# ASSIGNMENT:
Return verbatim the line containing "blue cake: [119,156,201,230]" together with all lines that follow it, through the end of the records.

# PROVIDED MATERIAL:
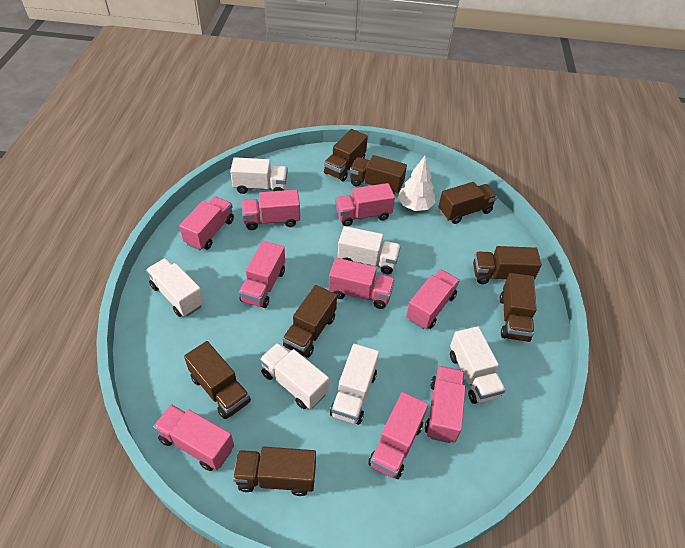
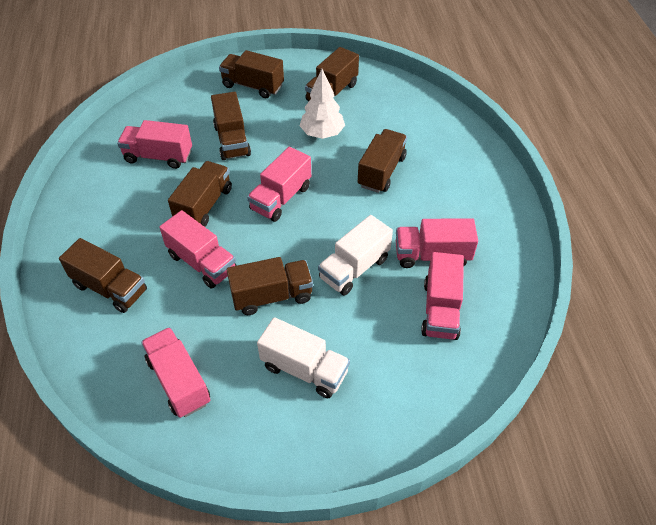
brown truck: [184,341,251,419] [233,447,316,496] [282,285,337,358] [324,129,368,181] [350,155,407,193] [438,182,497,224] [473,246,542,284] [500,273,537,342] = 8 -> [59,238,147,313] [168,161,232,227] [211,92,251,160] [219,50,284,98] [227,257,313,315] [305,47,359,101] [358,129,407,193] = 7
pink truck: [153,404,234,471] [179,196,234,250] [239,241,285,308] [242,190,300,230] [329,258,395,309] [335,183,395,226] [368,392,428,479] [406,269,460,329] [425,366,466,443] = 9 -> [117,120,192,169] [141,327,210,418] [159,210,237,289] [247,147,311,222] [396,218,478,268] [421,252,464,340] = 6
white truck: [146,258,204,317] [230,157,288,194] [260,343,329,409] [330,344,379,425] [338,226,401,274] [450,326,505,404] = 6 -> [257,317,350,398] [318,215,393,296] = 2

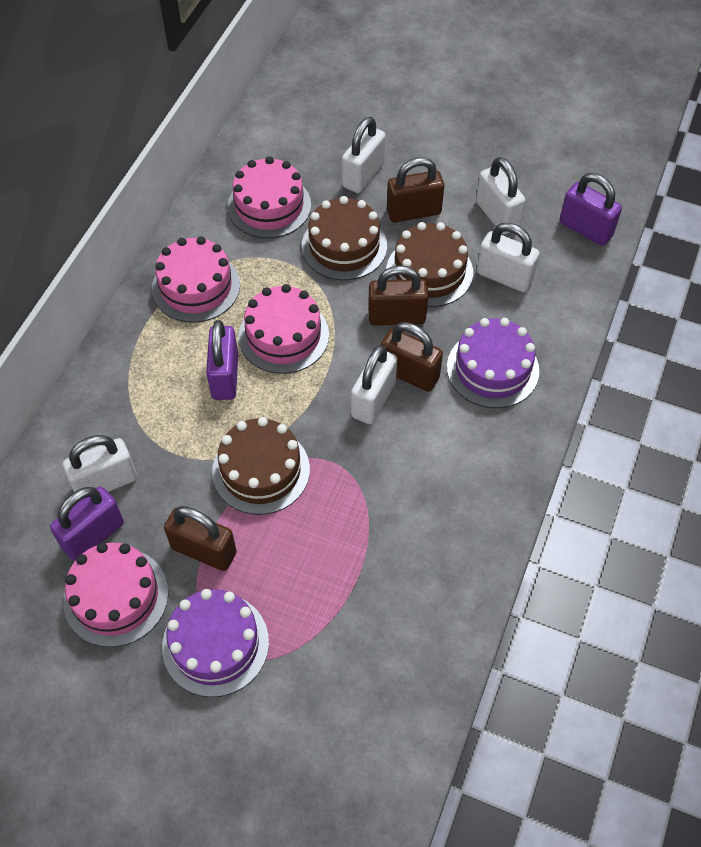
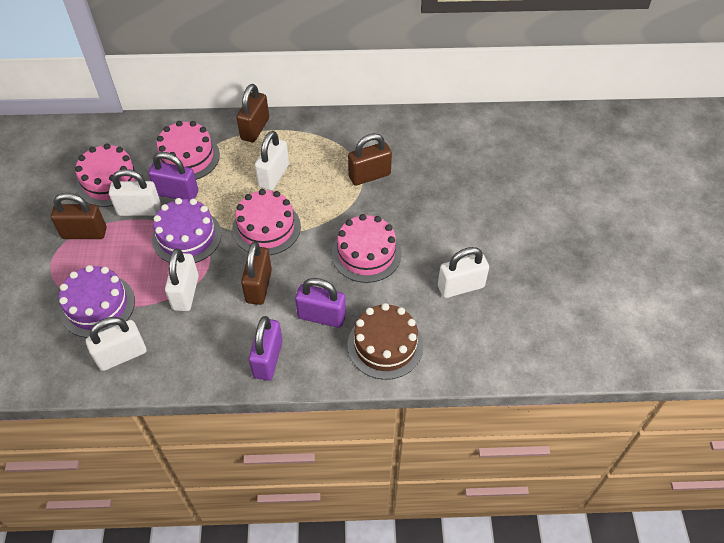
brown cake: [212,417,310,515] [302,196,387,280] [386,222,473,307] = 3 -> [348,303,423,380] = 1

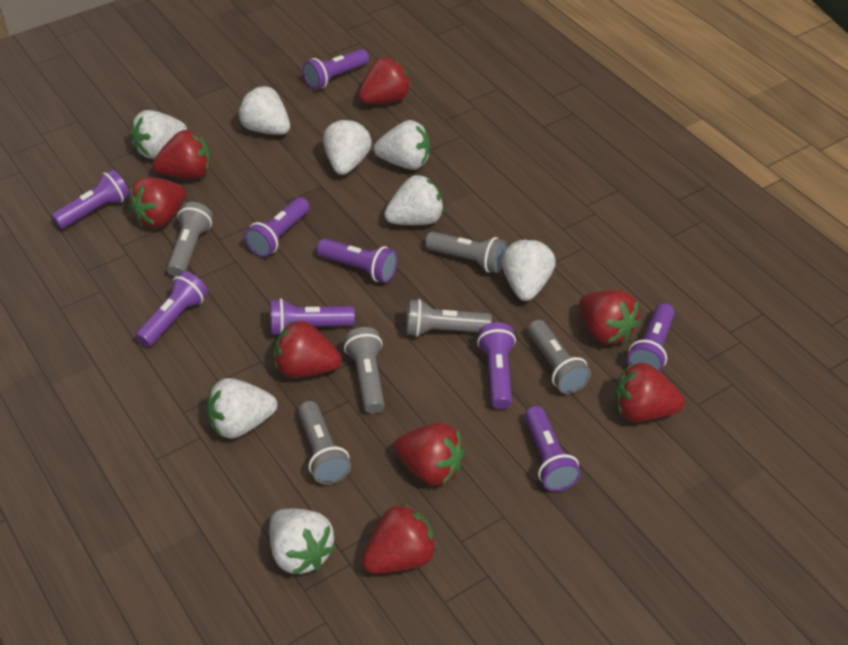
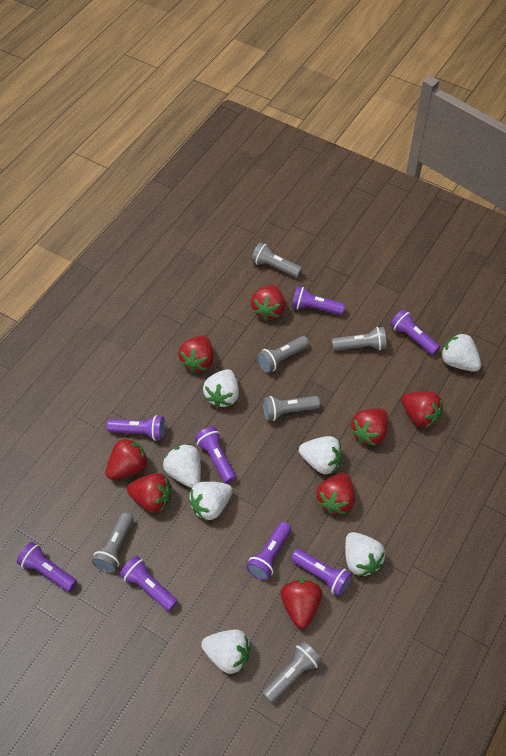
purple flashlight: [51,169,129,229] [135,271,208,347] [244,197,310,257] [270,298,355,335] [303,49,369,90] [317,239,398,283] [477,322,516,409] [524,406,581,492] [627,303,675,372] = 9 -> [17,542,77,592] [107,415,165,441] [120,556,178,611] [195,427,236,484] [246,522,291,580] [291,549,353,596] [292,286,345,315] [390,309,440,355] = 8
white strawberry: [131,110,187,159] [207,378,277,439] [238,86,290,135] [269,509,336,575] [323,118,372,175] [374,120,430,170] [384,175,444,225] [501,238,556,301] = 8 -> [163,444,201,488] [189,481,233,521] [201,629,251,674] [203,369,239,408] [299,436,343,474] [345,532,385,576] [441,333,481,372] = 7

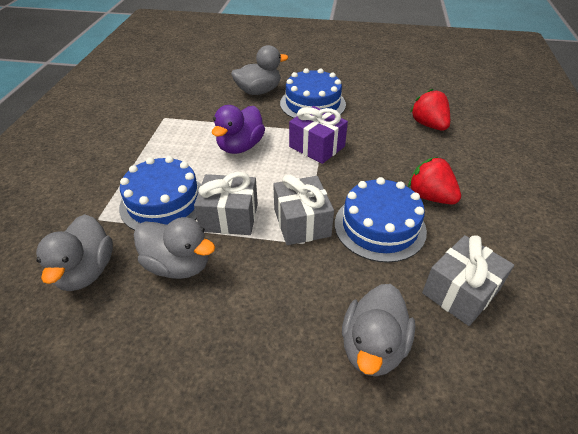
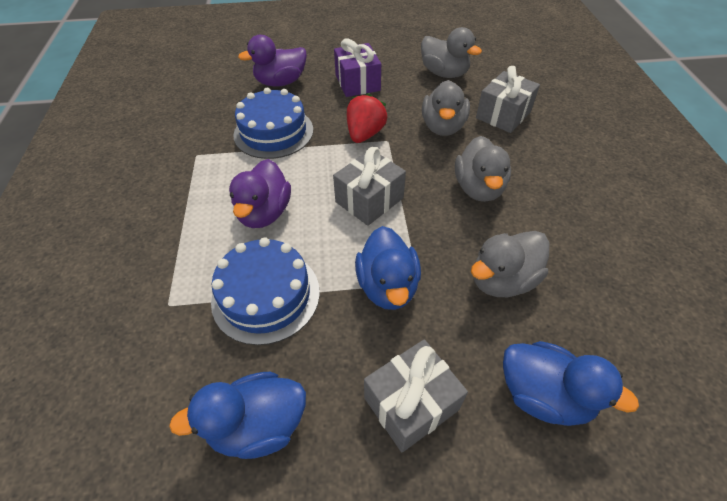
blue cake: [119,156,201,230] [280,68,346,118] [335,177,427,263] = 3 -> [211,237,320,345] [233,88,313,159] = 2
blue duck: none = 0 -> [169,372,306,459] [355,226,421,310] [503,341,639,426] = 3
purple duck: [212,105,265,154] = 1 -> [229,159,291,228] [238,35,307,87] = 2
red strawberry: [408,157,461,204] [410,89,450,131] = 2 -> [347,93,387,143] = 1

# EXERCISE RESULT:
blue cake: [119,156,201,230] [280,68,346,118] [335,177,427,263] = 3 -> [211,237,320,345] [233,88,313,159] = 2
blue duck: none = 0 -> [169,372,306,459] [355,226,421,310] [503,341,639,426] = 3
purple duck: [212,105,265,154] = 1 -> [229,159,291,228] [238,35,307,87] = 2
red strawberry: [408,157,461,204] [410,89,450,131] = 2 -> [347,93,387,143] = 1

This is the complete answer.